- TASK PROMPT -
Report, word for word, every line of the material that contains "button".

----------

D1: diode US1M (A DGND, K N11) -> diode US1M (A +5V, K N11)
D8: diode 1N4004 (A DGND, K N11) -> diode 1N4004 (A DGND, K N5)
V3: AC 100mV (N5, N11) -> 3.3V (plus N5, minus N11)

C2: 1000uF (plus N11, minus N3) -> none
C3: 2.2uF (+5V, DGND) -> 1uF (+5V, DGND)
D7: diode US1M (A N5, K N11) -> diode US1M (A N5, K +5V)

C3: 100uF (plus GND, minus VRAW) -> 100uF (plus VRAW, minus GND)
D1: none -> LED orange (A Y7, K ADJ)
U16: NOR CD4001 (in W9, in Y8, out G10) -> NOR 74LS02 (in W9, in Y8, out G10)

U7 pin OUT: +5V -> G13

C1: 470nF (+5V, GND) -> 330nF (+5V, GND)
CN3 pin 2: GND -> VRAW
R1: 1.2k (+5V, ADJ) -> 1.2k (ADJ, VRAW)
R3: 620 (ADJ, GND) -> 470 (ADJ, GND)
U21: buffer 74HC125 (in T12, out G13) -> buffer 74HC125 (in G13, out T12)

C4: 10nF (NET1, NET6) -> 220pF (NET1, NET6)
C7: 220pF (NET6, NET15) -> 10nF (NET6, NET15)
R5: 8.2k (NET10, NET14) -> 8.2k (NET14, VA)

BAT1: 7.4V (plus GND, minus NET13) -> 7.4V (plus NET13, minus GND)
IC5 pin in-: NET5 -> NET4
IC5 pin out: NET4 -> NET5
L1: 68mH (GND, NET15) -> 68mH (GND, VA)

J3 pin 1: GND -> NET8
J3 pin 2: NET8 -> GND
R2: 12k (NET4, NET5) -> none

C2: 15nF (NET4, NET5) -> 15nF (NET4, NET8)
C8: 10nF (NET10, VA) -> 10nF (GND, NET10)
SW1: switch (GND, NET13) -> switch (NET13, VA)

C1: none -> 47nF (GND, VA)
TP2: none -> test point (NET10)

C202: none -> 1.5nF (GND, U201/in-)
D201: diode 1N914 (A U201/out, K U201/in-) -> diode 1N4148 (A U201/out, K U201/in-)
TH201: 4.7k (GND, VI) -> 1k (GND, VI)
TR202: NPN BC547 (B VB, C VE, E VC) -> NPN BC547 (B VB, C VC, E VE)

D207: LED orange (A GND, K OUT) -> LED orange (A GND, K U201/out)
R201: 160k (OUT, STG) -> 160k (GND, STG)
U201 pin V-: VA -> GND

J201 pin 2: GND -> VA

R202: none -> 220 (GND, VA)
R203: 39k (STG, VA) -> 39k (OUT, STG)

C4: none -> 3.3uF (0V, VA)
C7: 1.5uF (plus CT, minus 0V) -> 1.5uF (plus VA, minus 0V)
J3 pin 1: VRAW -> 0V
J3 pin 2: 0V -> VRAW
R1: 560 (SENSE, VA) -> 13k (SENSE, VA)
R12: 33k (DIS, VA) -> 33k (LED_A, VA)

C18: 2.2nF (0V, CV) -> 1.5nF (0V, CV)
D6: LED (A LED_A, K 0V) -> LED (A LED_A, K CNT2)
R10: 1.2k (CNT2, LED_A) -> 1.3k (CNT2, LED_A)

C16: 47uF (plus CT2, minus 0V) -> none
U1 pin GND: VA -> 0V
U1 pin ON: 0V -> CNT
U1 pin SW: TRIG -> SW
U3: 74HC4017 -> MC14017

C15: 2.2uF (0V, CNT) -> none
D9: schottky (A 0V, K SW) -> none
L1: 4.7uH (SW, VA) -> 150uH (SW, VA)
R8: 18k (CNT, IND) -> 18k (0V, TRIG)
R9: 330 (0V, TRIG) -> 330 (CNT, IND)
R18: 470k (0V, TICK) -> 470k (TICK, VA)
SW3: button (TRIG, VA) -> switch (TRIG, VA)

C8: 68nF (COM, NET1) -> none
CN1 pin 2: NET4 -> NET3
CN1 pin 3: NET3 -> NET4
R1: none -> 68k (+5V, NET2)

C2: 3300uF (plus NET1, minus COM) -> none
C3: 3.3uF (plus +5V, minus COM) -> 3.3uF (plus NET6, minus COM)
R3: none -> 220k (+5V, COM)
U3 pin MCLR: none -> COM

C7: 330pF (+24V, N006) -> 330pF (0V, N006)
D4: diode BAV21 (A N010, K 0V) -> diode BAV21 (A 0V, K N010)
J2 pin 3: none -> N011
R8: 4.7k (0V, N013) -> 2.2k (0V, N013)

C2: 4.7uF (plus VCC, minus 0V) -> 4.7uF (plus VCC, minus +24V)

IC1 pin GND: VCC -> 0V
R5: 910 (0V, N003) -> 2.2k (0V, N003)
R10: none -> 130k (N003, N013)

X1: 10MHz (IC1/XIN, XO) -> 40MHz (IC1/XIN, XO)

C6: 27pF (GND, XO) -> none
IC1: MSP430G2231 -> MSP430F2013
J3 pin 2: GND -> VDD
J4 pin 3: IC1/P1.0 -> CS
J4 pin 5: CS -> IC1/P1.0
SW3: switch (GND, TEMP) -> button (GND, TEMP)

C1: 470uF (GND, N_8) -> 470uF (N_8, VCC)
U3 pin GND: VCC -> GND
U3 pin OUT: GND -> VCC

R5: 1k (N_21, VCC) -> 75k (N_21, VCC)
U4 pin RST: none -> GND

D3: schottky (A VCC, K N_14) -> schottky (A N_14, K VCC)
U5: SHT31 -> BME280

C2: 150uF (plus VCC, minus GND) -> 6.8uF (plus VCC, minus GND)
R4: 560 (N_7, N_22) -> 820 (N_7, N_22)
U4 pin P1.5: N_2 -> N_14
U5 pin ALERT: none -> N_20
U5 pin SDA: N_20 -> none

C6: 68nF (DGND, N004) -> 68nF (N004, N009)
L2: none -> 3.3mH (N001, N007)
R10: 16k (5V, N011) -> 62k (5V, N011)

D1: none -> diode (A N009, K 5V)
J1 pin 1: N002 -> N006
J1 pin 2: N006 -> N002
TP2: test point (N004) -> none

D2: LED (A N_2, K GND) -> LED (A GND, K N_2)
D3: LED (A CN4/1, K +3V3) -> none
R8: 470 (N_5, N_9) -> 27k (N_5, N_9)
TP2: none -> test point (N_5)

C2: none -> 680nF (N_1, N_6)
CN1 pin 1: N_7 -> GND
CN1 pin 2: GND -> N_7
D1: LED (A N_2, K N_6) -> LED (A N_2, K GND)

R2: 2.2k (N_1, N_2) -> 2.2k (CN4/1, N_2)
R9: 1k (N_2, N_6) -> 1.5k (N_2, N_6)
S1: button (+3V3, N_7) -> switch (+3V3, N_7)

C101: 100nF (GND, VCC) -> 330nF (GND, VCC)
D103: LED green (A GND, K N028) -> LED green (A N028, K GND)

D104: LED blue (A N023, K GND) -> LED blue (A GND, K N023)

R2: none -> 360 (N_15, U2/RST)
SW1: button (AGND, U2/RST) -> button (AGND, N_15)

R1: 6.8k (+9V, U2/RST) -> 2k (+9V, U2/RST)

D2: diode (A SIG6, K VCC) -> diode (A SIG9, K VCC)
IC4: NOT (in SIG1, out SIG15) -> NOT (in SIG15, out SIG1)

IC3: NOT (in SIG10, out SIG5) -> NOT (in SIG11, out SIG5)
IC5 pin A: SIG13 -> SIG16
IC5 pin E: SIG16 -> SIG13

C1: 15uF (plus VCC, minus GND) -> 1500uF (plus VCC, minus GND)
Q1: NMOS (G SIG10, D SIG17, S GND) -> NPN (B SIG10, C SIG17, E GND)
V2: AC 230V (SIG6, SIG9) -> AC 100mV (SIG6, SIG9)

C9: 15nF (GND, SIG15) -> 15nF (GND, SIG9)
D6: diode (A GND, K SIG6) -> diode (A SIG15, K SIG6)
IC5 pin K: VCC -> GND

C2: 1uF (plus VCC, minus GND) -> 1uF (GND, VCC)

----------

- ANSWER BELOW -
SW3: button (TRIG, VA) -> switch (TRIG, VA)
SW3: switch (GND, TEMP) -> button (GND, TEMP)
S1: button (+3V3, N_7) -> switch (+3V3, N_7)
SW1: button (AGND, U2/RST) -> button (AGND, N_15)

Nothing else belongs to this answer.